Required action: Using the records below, repeat exactly the lines from the one holding "STEPPER1 pin IN3: A2 -> MI" through the one holding "IMU2 pin SCL: A6 -> B13", both ends included, and no others.

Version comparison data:
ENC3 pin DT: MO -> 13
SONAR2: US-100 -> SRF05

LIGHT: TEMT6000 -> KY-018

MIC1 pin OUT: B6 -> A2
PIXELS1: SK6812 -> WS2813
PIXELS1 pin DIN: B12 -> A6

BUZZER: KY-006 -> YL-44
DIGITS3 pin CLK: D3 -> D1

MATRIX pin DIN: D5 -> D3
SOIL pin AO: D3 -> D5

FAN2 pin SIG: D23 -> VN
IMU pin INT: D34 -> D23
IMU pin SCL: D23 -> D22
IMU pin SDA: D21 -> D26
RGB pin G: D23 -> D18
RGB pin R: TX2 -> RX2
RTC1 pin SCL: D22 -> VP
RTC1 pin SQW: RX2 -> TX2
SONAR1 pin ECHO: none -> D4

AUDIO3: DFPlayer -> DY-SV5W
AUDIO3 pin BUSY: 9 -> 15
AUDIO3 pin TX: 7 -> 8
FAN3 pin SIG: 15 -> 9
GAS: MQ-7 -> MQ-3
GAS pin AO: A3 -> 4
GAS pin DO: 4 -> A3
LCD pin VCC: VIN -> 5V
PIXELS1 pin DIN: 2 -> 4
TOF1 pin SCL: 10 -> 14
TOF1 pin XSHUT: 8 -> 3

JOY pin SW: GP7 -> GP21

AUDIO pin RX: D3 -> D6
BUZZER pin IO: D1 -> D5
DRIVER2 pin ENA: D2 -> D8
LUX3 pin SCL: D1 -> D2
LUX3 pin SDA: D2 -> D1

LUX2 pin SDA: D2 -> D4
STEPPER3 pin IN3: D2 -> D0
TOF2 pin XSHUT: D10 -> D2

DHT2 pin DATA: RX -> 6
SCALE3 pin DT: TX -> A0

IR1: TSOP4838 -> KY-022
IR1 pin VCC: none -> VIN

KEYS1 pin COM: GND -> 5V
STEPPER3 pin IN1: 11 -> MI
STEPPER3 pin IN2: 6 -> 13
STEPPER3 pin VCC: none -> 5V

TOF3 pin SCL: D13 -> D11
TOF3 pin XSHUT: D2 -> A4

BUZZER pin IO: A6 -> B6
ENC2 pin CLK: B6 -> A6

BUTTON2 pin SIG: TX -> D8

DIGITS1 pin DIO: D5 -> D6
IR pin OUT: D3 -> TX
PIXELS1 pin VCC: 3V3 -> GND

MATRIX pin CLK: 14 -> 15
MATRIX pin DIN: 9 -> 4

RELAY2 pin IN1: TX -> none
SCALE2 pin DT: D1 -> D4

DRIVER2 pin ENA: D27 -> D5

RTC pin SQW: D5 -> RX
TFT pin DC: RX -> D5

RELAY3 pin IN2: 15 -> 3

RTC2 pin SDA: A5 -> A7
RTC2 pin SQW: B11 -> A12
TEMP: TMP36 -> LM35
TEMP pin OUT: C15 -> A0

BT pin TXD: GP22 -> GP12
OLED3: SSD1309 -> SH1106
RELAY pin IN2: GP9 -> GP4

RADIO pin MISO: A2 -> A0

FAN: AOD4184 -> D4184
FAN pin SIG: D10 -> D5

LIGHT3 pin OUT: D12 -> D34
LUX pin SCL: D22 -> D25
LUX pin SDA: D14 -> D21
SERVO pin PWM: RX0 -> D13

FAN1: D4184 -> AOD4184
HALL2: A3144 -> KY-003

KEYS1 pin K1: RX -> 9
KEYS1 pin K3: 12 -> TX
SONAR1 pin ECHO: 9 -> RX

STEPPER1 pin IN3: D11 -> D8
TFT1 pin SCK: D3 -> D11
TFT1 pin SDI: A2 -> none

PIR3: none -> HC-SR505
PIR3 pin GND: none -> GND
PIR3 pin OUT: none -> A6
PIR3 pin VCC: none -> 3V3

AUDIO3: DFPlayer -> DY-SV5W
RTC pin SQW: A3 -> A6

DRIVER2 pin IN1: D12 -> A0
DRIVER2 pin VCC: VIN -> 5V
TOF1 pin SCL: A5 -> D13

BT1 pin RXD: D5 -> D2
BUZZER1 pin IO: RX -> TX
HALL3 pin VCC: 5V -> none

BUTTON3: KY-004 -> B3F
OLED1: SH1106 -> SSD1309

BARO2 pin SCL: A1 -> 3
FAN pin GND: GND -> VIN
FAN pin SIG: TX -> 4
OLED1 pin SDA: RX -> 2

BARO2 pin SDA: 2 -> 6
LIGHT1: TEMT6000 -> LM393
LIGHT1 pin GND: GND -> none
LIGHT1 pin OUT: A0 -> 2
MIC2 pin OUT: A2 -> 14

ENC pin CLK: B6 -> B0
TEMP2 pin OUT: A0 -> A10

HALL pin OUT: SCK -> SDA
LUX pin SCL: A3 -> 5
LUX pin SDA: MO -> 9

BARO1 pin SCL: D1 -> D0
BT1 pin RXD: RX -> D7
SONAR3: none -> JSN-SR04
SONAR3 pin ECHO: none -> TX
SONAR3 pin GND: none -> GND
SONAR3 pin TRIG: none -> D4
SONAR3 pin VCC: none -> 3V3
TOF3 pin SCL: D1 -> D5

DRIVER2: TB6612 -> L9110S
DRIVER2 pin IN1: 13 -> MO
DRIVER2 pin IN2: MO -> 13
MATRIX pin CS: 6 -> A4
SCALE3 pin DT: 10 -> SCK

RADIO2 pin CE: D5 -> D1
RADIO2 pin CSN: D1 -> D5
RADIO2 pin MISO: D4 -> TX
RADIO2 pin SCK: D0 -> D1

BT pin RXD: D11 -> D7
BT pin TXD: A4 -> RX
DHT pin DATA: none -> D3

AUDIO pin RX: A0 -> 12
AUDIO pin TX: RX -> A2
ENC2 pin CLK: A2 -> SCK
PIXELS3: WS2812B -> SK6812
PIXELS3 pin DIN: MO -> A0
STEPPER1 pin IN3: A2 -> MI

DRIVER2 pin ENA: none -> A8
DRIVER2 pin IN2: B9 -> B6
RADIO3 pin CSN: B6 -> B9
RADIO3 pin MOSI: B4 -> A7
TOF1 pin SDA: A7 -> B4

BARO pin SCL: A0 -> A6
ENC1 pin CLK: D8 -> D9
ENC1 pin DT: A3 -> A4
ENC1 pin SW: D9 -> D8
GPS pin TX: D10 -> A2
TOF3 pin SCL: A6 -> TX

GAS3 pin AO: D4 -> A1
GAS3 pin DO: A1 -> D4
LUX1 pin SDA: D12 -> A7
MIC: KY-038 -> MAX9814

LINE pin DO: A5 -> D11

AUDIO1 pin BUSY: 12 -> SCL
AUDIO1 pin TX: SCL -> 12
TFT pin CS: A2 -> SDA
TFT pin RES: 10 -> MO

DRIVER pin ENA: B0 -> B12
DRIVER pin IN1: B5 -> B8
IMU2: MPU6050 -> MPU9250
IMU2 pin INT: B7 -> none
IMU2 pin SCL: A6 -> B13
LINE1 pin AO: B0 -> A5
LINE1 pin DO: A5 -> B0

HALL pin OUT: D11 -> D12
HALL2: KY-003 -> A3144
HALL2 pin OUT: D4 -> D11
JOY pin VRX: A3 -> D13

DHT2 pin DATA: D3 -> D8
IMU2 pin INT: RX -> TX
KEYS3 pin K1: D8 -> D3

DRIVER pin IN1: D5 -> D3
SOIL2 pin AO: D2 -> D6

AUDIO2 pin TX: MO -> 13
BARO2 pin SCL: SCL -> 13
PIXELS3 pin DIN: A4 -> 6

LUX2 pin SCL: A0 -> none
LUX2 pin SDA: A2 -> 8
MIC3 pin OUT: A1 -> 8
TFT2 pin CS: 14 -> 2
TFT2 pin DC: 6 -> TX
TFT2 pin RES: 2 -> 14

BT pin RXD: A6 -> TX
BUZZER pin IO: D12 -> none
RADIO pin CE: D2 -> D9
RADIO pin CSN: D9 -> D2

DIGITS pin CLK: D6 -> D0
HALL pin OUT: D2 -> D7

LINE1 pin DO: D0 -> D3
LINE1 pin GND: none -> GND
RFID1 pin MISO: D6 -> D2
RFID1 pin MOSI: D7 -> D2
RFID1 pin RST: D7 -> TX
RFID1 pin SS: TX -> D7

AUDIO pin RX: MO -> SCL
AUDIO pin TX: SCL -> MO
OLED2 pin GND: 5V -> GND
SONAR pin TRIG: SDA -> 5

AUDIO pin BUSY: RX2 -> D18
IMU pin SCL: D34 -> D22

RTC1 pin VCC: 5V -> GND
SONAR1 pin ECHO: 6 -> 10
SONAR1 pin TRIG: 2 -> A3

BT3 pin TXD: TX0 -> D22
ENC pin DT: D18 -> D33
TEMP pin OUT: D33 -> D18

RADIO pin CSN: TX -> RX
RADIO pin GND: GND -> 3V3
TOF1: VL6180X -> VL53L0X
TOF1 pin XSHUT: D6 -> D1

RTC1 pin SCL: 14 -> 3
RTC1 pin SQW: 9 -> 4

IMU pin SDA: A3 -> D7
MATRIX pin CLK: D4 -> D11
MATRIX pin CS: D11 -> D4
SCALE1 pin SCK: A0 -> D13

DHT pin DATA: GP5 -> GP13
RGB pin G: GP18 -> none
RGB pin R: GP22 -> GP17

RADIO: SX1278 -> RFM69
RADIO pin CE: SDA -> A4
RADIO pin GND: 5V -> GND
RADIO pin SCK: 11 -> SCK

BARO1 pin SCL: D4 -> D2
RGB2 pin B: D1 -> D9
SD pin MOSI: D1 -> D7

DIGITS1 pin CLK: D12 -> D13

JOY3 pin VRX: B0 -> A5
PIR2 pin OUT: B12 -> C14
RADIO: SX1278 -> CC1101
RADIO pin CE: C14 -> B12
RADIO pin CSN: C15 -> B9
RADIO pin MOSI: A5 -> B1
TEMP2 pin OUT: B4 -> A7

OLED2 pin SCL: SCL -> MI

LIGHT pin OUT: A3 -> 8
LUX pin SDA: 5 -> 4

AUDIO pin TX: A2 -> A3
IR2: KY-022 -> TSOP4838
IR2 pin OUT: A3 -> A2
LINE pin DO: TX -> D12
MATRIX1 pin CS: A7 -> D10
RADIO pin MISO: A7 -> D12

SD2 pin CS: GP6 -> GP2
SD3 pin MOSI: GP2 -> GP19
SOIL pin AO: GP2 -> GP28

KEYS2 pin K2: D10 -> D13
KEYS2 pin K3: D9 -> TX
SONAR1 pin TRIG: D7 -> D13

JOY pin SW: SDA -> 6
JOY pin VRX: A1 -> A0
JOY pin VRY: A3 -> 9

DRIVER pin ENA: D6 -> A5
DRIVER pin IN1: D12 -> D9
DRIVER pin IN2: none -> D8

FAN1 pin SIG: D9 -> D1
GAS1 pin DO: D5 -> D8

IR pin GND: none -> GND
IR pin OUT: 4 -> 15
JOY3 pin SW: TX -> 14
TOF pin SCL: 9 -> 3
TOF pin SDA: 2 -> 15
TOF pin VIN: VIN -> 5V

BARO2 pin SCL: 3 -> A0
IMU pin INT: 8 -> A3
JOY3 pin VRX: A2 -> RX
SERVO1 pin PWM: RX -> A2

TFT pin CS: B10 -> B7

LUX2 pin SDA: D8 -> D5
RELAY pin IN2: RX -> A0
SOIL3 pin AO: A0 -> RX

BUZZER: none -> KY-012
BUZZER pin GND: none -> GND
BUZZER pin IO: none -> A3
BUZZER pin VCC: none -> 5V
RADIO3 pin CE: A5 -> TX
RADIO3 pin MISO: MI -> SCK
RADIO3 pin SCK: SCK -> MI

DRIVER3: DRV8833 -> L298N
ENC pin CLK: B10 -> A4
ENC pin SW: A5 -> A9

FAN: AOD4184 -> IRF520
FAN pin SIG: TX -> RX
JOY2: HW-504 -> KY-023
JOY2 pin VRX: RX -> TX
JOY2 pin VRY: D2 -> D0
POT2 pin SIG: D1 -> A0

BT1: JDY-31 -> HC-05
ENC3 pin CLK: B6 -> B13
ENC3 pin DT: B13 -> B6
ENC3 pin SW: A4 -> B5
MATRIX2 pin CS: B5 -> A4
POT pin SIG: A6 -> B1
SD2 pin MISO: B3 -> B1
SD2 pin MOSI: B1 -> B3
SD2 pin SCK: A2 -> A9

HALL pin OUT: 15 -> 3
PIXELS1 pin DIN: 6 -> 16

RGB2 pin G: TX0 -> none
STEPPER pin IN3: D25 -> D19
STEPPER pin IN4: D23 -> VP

Answer to this exercise:
STEPPER1 pin IN3: A2 -> MI

DRIVER2 pin ENA: none -> A8
DRIVER2 pin IN2: B9 -> B6
RADIO3 pin CSN: B6 -> B9
RADIO3 pin MOSI: B4 -> A7
TOF1 pin SDA: A7 -> B4

BARO pin SCL: A0 -> A6
ENC1 pin CLK: D8 -> D9
ENC1 pin DT: A3 -> A4
ENC1 pin SW: D9 -> D8
GPS pin TX: D10 -> A2
TOF3 pin SCL: A6 -> TX

GAS3 pin AO: D4 -> A1
GAS3 pin DO: A1 -> D4
LUX1 pin SDA: D12 -> A7
MIC: KY-038 -> MAX9814

LINE pin DO: A5 -> D11

AUDIO1 pin BUSY: 12 -> SCL
AUDIO1 pin TX: SCL -> 12
TFT pin CS: A2 -> SDA
TFT pin RES: 10 -> MO

DRIVER pin ENA: B0 -> B12
DRIVER pin IN1: B5 -> B8
IMU2: MPU6050 -> MPU9250
IMU2 pin INT: B7 -> none
IMU2 pin SCL: A6 -> B13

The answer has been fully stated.